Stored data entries
------------------------------------------------------------

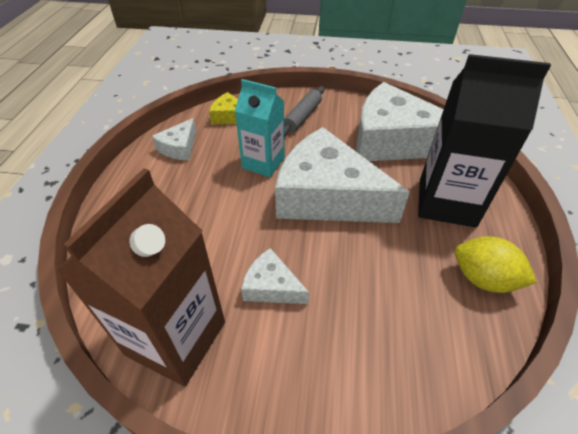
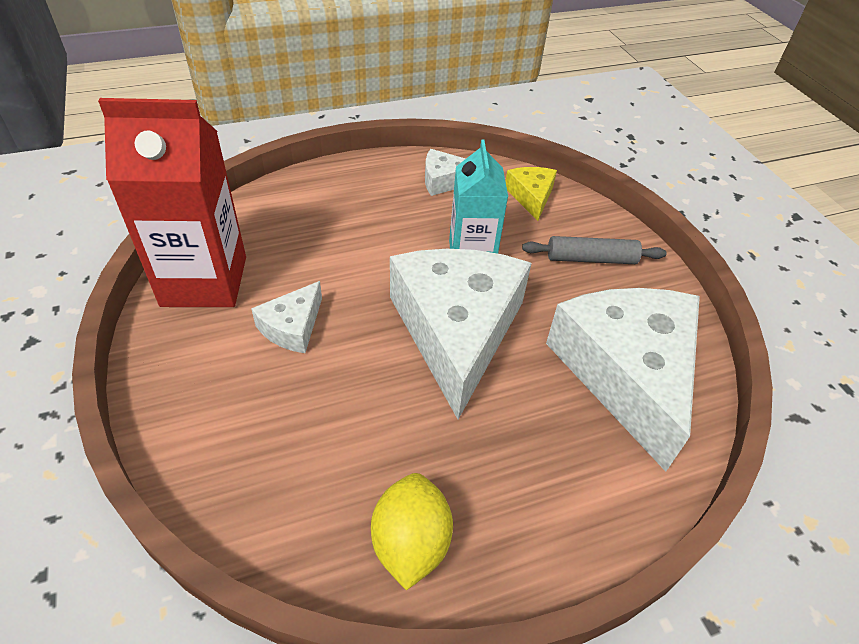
camera: 60 degrees right, 0 degrees up
(176, 338) = (204, 281): brown carton -> red carton
(271, 286) = (292, 327): white cheese -> white cheese turned 150 degrees counterclockwise
(446, 202) = (536, 469): black carton -> none

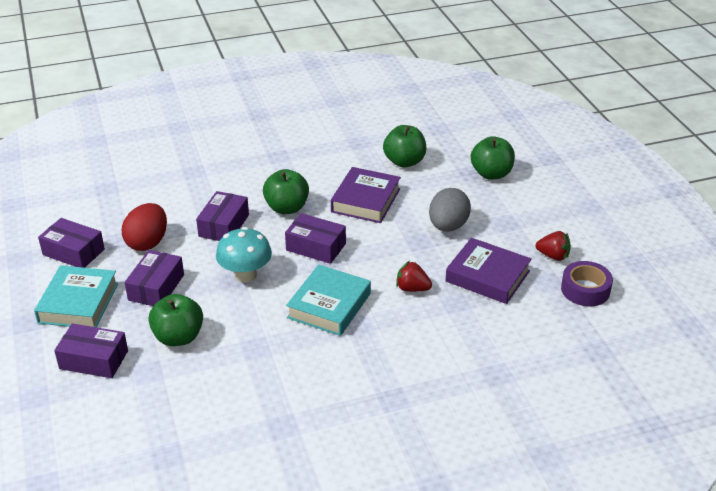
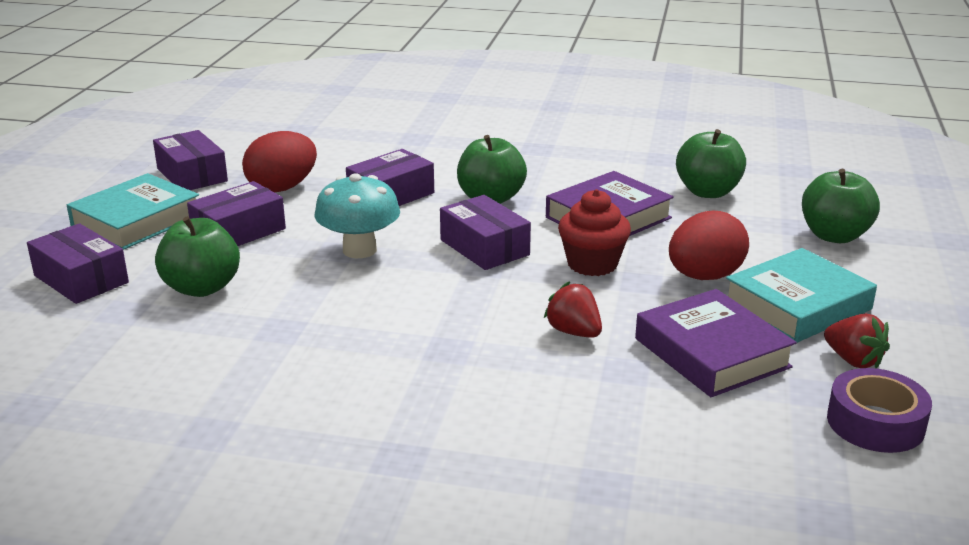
camera: 30 degrees right, 10 degrees down
(329, 305) = (432, 315): turquoise book -> turquoise book (797, 305)
(384, 238) = (592, 264): none -> red cupcake
(448, 226) = (704, 276): grey egg -> red egg

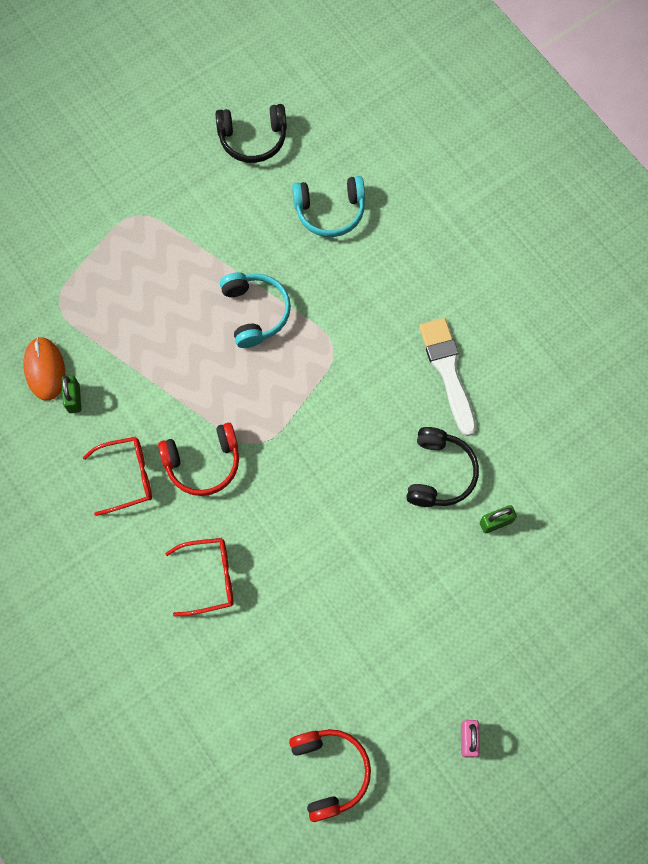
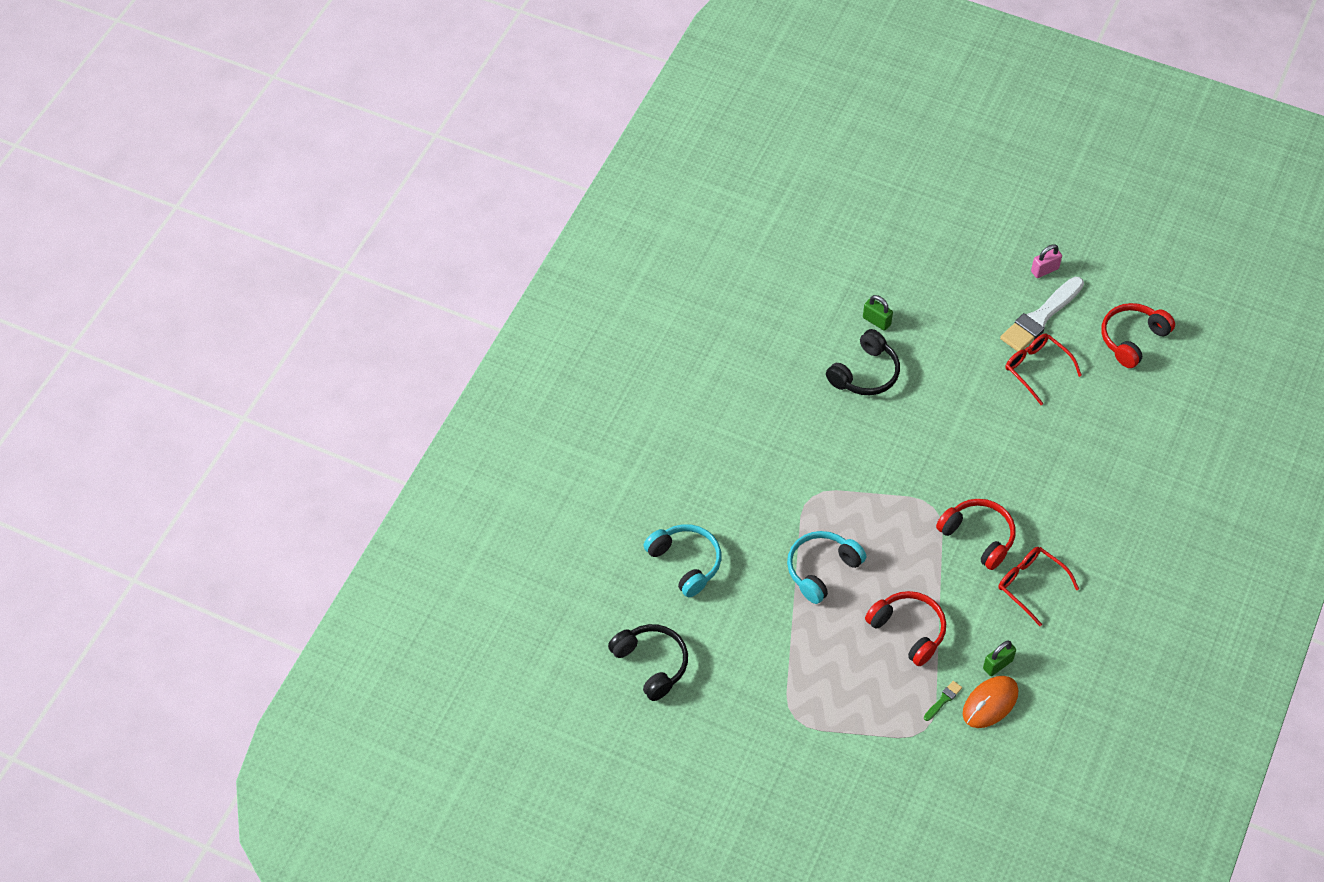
camera: 120 degrees left, 15 degrees down
(73, 335) = (943, 700): none -> green brush
(153, 346) = (908, 631): none -> red headphones
(209, 578) = (1062, 483): red glasses -> red glasses (1036, 369)
(439, 473) = (865, 373): black headphones -> black headphones turned 150 degrees clockwise
(447, 371) = (775, 406): white brush -> white brush (1040, 317)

------------------------------------------------------------

Problem requirements:
Exclude every picture, then return precisely the lines that run from the line containing "(384, 238) = (592, 264): none -> red cupcake" through the end of the entries above.

Exercise solution:
(384, 238) = (592, 264): none -> red cupcake
(448, 226) = (704, 276): grey egg -> red egg

camera: 120 degrees left, 15 degrees down
(73, 335) = (943, 700): none -> green brush
(153, 346) = (908, 631): none -> red headphones
(209, 578) = (1062, 483): red glasses -> red glasses (1036, 369)
(439, 473) = (865, 373): black headphones -> black headphones turned 150 degrees clockwise
(447, 371) = (775, 406): white brush -> white brush (1040, 317)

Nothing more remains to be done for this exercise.